Problem » Reproduce the lines of the material below, from the line containing "purple rectangle: rotated 60" through the line containing "black semicircle: rotated", including both. Omit the pictures.

Records for this task »
********

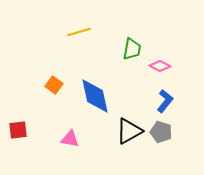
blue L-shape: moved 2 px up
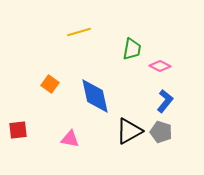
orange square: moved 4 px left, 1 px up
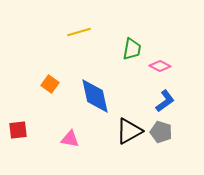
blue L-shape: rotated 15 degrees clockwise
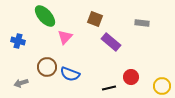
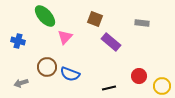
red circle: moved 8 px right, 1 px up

********

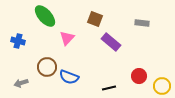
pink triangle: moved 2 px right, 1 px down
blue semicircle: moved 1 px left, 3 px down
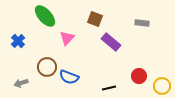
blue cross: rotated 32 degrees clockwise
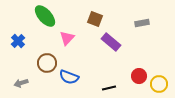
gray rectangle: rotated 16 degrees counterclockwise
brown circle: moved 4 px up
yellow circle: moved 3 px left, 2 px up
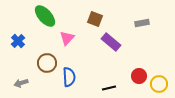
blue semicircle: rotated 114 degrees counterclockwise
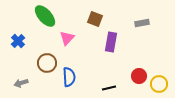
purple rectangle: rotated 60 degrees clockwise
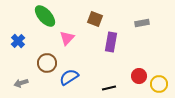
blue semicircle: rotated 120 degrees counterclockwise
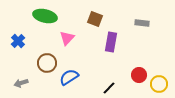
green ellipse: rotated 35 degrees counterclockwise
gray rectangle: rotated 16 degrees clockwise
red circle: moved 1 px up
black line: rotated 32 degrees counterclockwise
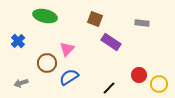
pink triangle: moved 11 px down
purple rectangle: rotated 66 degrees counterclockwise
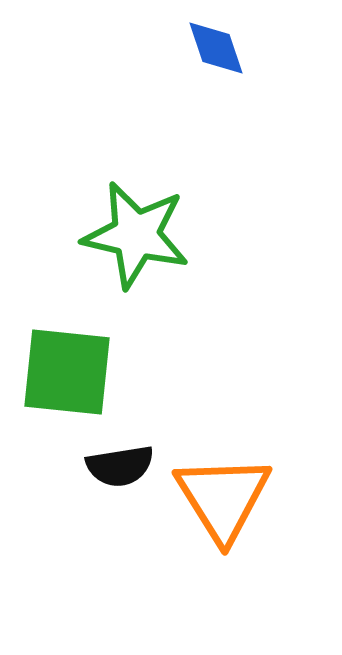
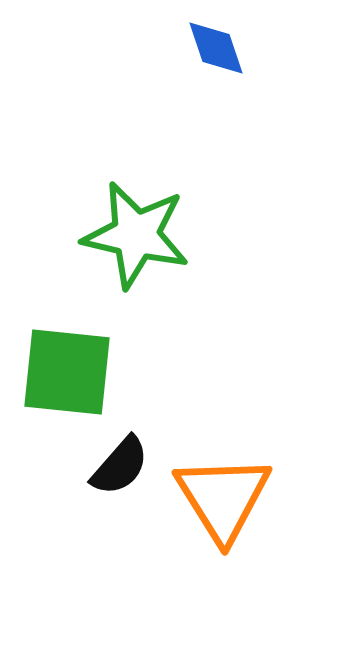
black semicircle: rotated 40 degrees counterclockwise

********

Answer to this exercise »
purple rectangle: rotated 60 degrees clockwise
blue semicircle: rotated 120 degrees counterclockwise
green ellipse: rotated 35 degrees counterclockwise
gray rectangle: rotated 16 degrees clockwise
red circle: moved 1 px up
black line: rotated 32 degrees counterclockwise
pink triangle: moved 11 px down
purple rectangle: rotated 66 degrees counterclockwise
black semicircle: rotated 40 degrees counterclockwise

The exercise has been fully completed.